* THE PROBLEM
Whenever a line in the entries below contains the string "plate", copy that line.

-- EXCERPTED DATA follows --

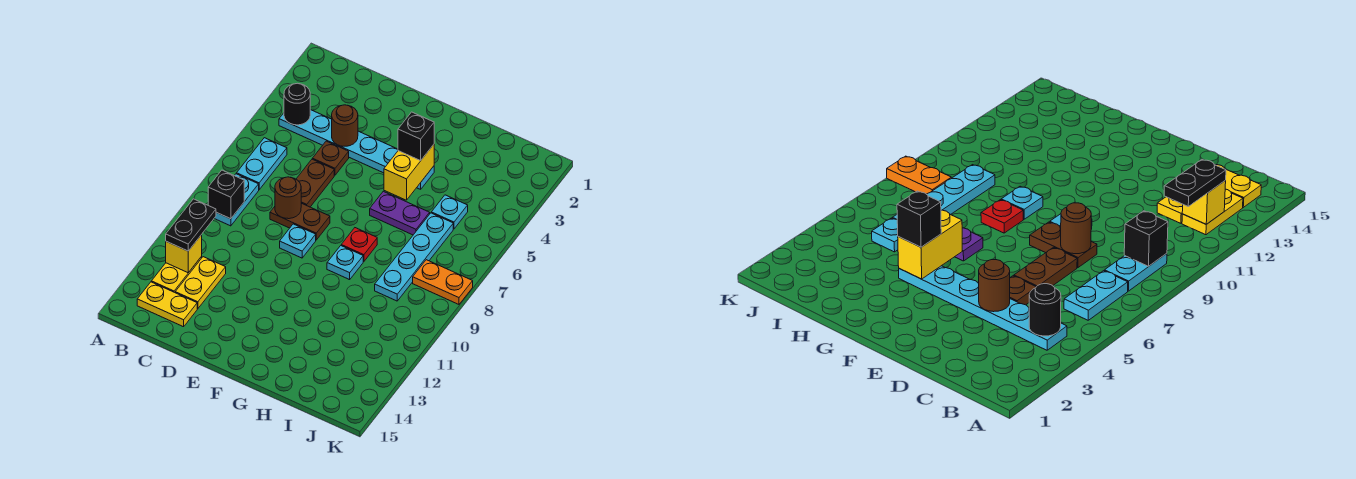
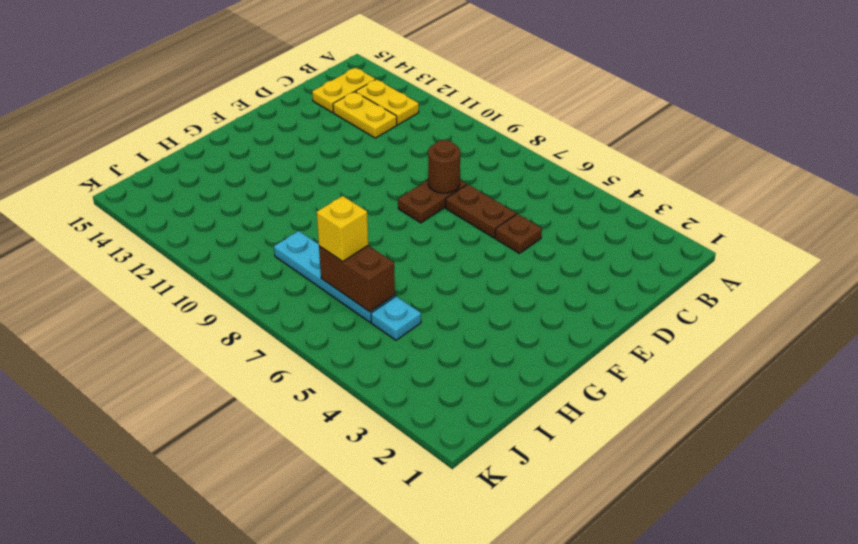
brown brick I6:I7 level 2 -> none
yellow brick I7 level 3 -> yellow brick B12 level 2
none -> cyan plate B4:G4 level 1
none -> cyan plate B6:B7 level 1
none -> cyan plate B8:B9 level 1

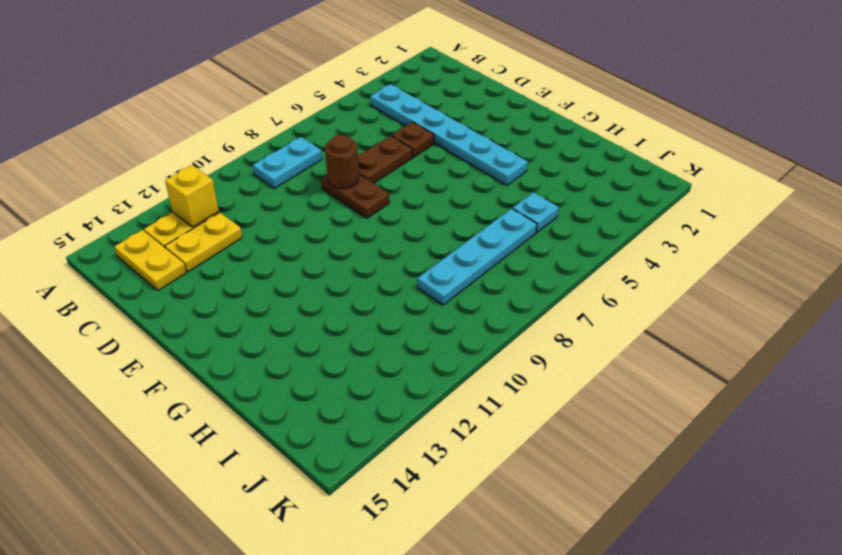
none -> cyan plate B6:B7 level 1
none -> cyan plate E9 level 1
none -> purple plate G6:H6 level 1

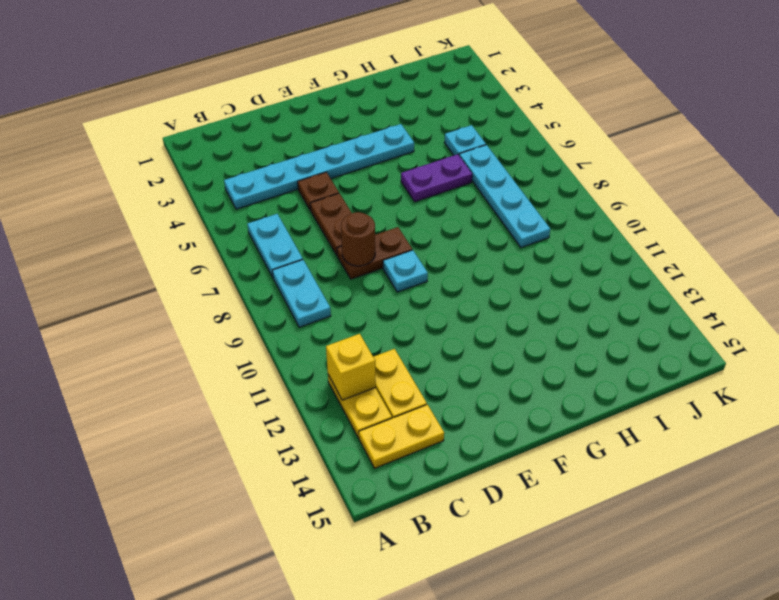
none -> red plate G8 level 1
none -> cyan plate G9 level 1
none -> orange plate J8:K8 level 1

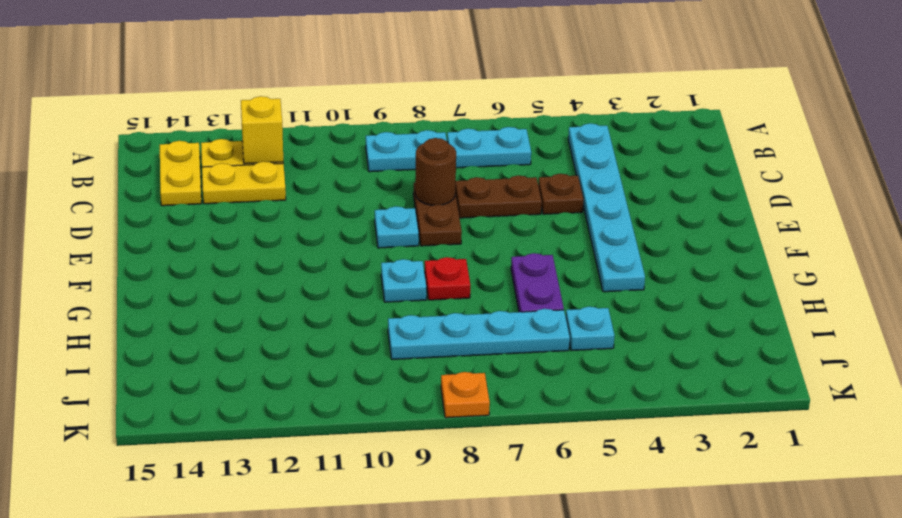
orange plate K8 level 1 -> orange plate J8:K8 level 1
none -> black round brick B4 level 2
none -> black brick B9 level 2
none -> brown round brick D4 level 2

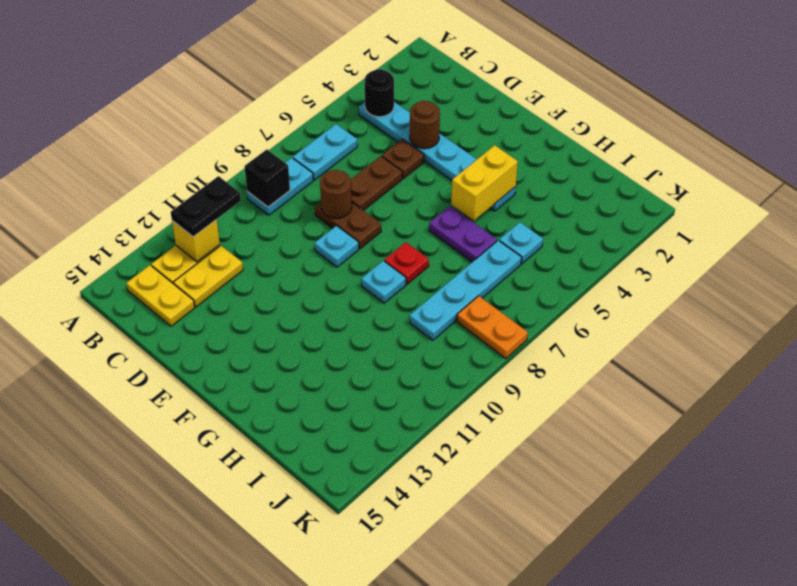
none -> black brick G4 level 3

-- EXCERPTED DATA concluded --
-- EXCERPTED DATA follows --

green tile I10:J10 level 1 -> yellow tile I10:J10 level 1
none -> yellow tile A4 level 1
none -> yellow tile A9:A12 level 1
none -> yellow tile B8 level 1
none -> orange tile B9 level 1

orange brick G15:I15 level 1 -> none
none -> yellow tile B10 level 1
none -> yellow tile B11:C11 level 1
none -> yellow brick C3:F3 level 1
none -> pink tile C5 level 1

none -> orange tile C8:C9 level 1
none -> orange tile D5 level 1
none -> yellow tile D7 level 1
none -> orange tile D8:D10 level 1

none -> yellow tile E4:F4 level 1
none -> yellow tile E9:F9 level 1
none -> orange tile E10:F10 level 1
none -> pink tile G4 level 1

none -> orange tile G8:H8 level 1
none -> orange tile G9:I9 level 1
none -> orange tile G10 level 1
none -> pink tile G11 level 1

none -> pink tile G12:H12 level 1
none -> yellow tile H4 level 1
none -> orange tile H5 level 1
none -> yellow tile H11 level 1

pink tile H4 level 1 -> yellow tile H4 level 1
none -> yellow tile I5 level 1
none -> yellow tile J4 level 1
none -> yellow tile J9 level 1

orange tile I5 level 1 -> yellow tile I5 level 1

-- EXCERPTED DATA concluded --
-- EXCERPTED DATA follows --

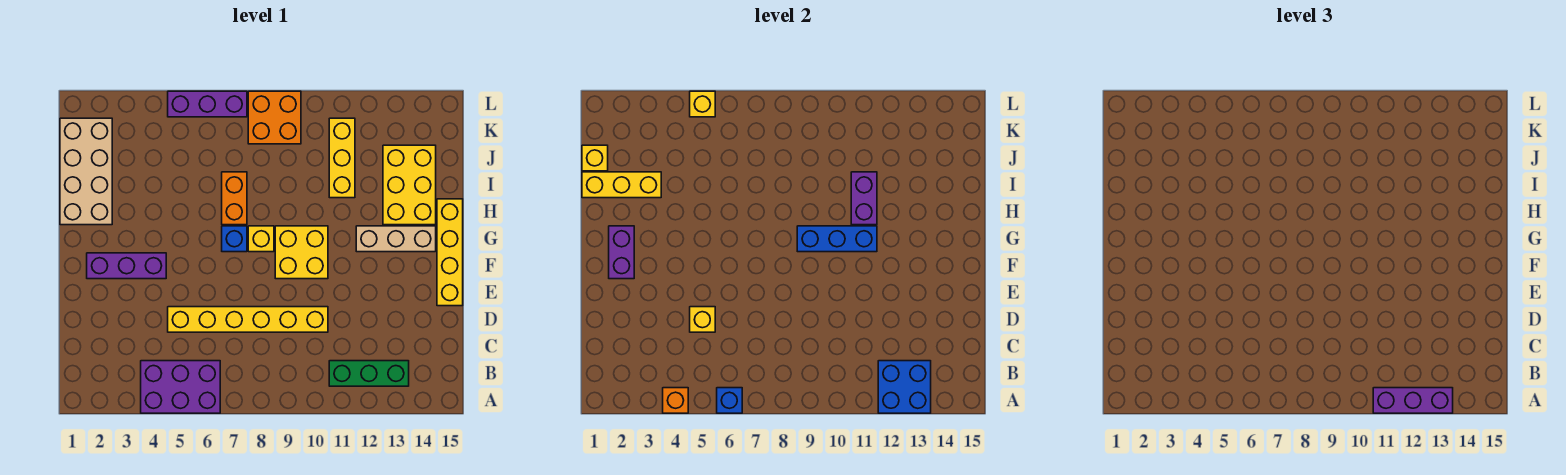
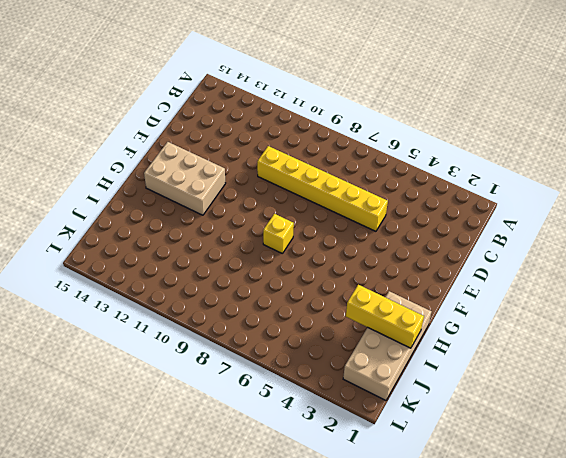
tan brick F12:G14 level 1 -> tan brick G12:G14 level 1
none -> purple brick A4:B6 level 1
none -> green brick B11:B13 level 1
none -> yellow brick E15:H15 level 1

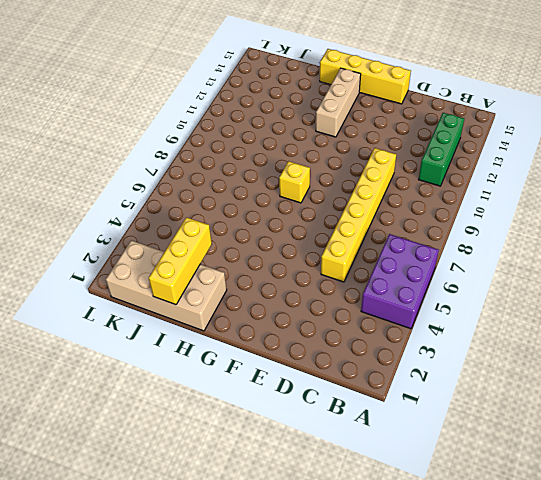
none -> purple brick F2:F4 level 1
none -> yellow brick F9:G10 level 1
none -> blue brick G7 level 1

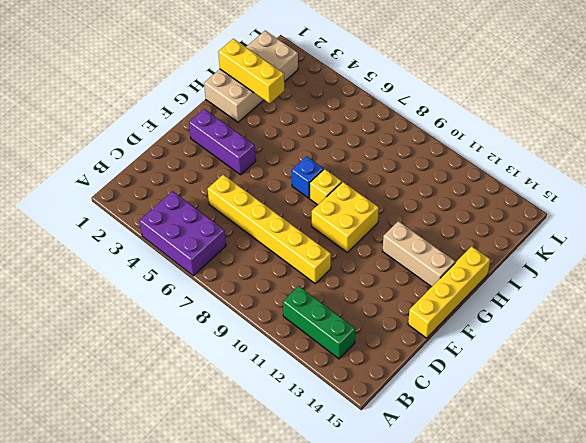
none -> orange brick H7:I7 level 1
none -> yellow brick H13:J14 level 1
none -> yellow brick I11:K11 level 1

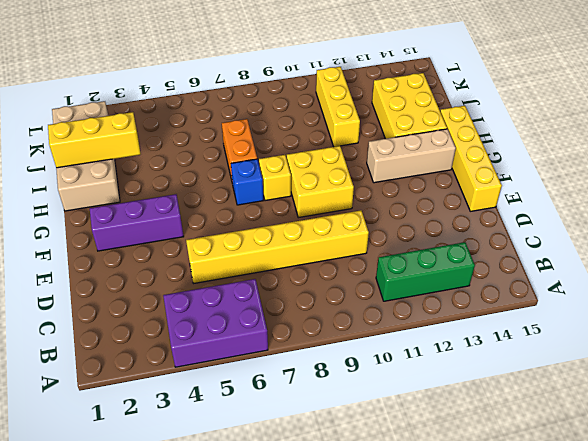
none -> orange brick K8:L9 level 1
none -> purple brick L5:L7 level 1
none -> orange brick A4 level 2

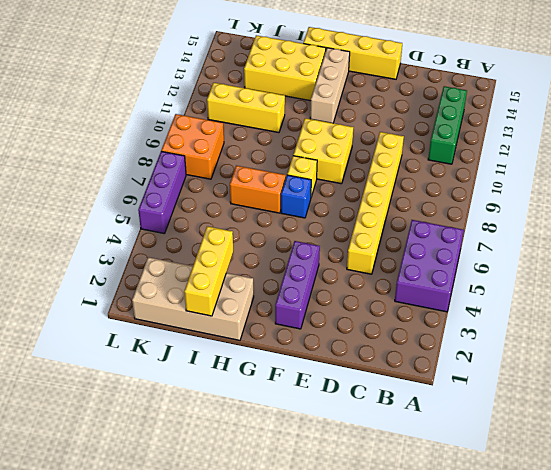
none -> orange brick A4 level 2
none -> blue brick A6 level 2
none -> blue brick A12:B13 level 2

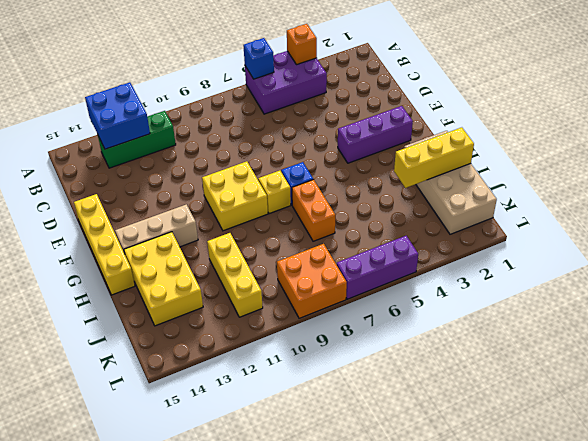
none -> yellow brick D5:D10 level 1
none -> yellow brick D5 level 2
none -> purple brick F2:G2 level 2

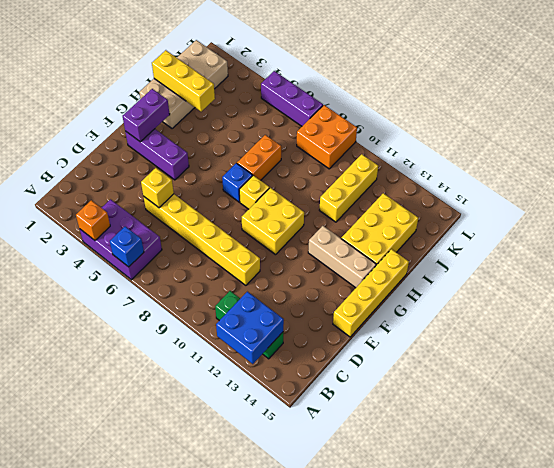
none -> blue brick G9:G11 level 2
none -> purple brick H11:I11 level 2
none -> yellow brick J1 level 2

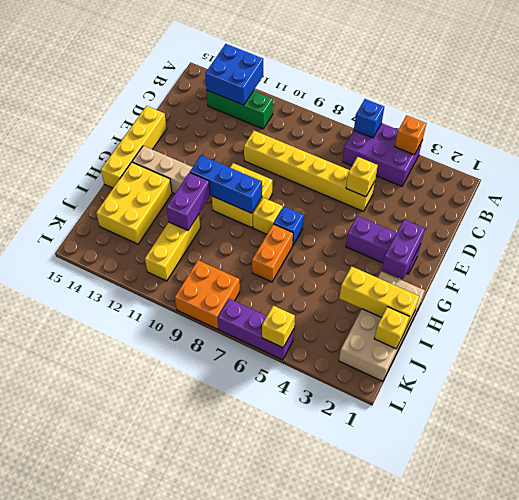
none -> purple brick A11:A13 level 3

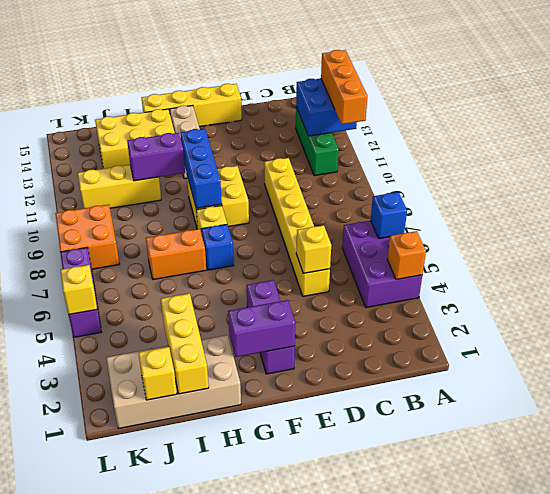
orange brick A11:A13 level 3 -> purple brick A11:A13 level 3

-- EXCERPTED DATA concluded --

* ANSWER SPACE
none -> cyan plate B4:G4 level 1
none -> cyan plate B6:B7 level 1
none -> cyan plate B8:B9 level 1
none -> cyan plate B6:B7 level 1
none -> cyan plate E9 level 1
none -> purple plate G6:H6 level 1
none -> red plate G8 level 1
none -> cyan plate G9 level 1
none -> orange plate J8:K8 level 1
orange plate K8 level 1 -> orange plate J8:K8 level 1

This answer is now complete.